Transcribe all records exactly.

Study material section start

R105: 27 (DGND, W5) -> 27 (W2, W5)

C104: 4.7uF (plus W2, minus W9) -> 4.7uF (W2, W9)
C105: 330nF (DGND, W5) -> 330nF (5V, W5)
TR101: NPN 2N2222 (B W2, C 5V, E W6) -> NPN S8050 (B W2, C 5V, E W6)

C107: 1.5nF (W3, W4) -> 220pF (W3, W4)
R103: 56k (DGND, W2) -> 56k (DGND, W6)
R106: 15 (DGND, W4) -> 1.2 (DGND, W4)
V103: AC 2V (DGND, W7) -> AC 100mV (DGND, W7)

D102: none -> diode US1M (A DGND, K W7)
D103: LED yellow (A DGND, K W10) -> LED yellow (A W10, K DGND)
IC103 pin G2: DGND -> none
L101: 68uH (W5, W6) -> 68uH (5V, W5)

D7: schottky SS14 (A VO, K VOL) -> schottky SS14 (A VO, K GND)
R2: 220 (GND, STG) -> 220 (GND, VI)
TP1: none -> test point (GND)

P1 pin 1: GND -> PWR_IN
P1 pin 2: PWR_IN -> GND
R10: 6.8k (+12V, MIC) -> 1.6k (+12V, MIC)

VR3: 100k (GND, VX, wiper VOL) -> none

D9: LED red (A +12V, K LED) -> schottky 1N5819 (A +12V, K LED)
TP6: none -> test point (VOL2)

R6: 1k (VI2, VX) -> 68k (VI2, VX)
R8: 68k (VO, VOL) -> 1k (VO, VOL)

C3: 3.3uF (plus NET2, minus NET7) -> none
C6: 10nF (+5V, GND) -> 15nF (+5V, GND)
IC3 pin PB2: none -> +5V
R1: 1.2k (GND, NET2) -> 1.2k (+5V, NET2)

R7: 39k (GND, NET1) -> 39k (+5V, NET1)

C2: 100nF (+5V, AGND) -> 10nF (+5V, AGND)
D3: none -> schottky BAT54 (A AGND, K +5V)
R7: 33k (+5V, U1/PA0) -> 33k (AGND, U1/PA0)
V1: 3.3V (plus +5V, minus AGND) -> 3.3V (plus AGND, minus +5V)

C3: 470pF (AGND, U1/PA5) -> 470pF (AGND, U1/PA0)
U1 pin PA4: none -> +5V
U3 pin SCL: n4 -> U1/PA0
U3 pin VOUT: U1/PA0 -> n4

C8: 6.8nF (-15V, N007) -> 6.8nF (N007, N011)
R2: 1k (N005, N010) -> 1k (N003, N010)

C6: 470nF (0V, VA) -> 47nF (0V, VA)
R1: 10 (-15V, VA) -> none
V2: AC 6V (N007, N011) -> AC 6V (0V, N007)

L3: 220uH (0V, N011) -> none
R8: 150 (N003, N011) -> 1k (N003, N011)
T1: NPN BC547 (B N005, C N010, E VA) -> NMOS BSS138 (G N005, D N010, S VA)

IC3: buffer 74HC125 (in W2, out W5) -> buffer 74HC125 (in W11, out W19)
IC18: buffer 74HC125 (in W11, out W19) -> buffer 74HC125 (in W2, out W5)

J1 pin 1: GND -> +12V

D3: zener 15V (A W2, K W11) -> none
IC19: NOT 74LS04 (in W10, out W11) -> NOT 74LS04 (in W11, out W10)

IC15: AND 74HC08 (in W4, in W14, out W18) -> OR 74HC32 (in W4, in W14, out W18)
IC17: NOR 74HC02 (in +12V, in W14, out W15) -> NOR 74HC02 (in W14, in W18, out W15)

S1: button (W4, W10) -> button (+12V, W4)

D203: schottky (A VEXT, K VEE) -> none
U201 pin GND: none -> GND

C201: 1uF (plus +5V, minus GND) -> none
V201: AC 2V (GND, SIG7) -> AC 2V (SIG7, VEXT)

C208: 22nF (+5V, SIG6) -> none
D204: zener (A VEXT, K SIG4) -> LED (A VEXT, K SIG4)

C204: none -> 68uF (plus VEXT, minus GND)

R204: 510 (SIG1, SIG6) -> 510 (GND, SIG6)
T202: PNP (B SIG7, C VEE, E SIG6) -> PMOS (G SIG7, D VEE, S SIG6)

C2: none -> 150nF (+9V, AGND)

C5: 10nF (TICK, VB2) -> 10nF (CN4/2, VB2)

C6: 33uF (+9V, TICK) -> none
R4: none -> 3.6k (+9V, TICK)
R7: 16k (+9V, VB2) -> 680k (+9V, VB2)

Study material section end

Problem solution >>
R105: 27 (DGND, W5) -> 27 (W2, W5)

C104: 4.7uF (plus W2, minus W9) -> 4.7uF (W2, W9)
C105: 330nF (DGND, W5) -> 330nF (5V, W5)
TR101: NPN 2N2222 (B W2, C 5V, E W6) -> NPN S8050 (B W2, C 5V, E W6)

C107: 1.5nF (W3, W4) -> 220pF (W3, W4)
R103: 56k (DGND, W2) -> 56k (DGND, W6)
R106: 15 (DGND, W4) -> 1.2 (DGND, W4)
V103: AC 2V (DGND, W7) -> AC 100mV (DGND, W7)

D102: none -> diode US1M (A DGND, K W7)
D103: LED yellow (A DGND, K W10) -> LED yellow (A W10, K DGND)
IC103 pin G2: DGND -> none
L101: 68uH (W5, W6) -> 68uH (5V, W5)

D7: schottky SS14 (A VO, K VOL) -> schottky SS14 (A VO, K GND)
R2: 220 (GND, STG) -> 220 (GND, VI)
TP1: none -> test point (GND)

P1 pin 1: GND -> PWR_IN
P1 pin 2: PWR_IN -> GND
R10: 6.8k (+12V, MIC) -> 1.6k (+12V, MIC)

VR3: 100k (GND, VX, wiper VOL) -> none

D9: LED red (A +12V, K LED) -> schottky 1N5819 (A +12V, K LED)
TP6: none -> test point (VOL2)

R6: 1k (VI2, VX) -> 68k (VI2, VX)
R8: 68k (VO, VOL) -> 1k (VO, VOL)

C3: 3.3uF (plus NET2, minus NET7) -> none
C6: 10nF (+5V, GND) -> 15nF (+5V, GND)
IC3 pin PB2: none -> +5V
R1: 1.2k (GND, NET2) -> 1.2k (+5V, NET2)

R7: 39k (GND, NET1) -> 39k (+5V, NET1)

C2: 100nF (+5V, AGND) -> 10nF (+5V, AGND)
D3: none -> schottky BAT54 (A AGND, K +5V)
R7: 33k (+5V, U1/PA0) -> 33k (AGND, U1/PA0)
V1: 3.3V (plus +5V, minus AGND) -> 3.3V (plus AGND, minus +5V)

C3: 470pF (AGND, U1/PA5) -> 470pF (AGND, U1/PA0)
U1 pin PA4: none -> +5V
U3 pin SCL: n4 -> U1/PA0
U3 pin VOUT: U1/PA0 -> n4

C8: 6.8nF (-15V, N007) -> 6.8nF (N007, N011)
R2: 1k (N005, N010) -> 1k (N003, N010)

C6: 470nF (0V, VA) -> 47nF (0V, VA)
R1: 10 (-15V, VA) -> none
V2: AC 6V (N007, N011) -> AC 6V (0V, N007)

L3: 220uH (0V, N011) -> none
R8: 150 (N003, N011) -> 1k (N003, N011)
T1: NPN BC547 (B N005, C N010, E VA) -> NMOS BSS138 (G N005, D N010, S VA)

IC3: buffer 74HC125 (in W2, out W5) -> buffer 74HC125 (in W11, out W19)
IC18: buffer 74HC125 (in W11, out W19) -> buffer 74HC125 (in W2, out W5)

J1 pin 1: GND -> +12V

D3: zener 15V (A W2, K W11) -> none
IC19: NOT 74LS04 (in W10, out W11) -> NOT 74LS04 (in W11, out W10)

IC15: AND 74HC08 (in W4, in W14, out W18) -> OR 74HC32 (in W4, in W14, out W18)
IC17: NOR 74HC02 (in +12V, in W14, out W15) -> NOR 74HC02 (in W14, in W18, out W15)

S1: button (W4, W10) -> button (+12V, W4)

D203: schottky (A VEXT, K VEE) -> none
U201 pin GND: none -> GND

C201: 1uF (plus +5V, minus GND) -> none
V201: AC 2V (GND, SIG7) -> AC 2V (SIG7, VEXT)

C208: 22nF (+5V, SIG6) -> none
D204: zener (A VEXT, K SIG4) -> LED (A VEXT, K SIG4)

C204: none -> 68uF (plus VEXT, minus GND)

R204: 510 (SIG1, SIG6) -> 510 (GND, SIG6)
T202: PNP (B SIG7, C VEE, E SIG6) -> PMOS (G SIG7, D VEE, S SIG6)

C2: none -> 150nF (+9V, AGND)

C5: 10nF (TICK, VB2) -> 10nF (CN4/2, VB2)

C6: 33uF (+9V, TICK) -> none
R4: none -> 3.6k (+9V, TICK)
R7: 16k (+9V, VB2) -> 680k (+9V, VB2)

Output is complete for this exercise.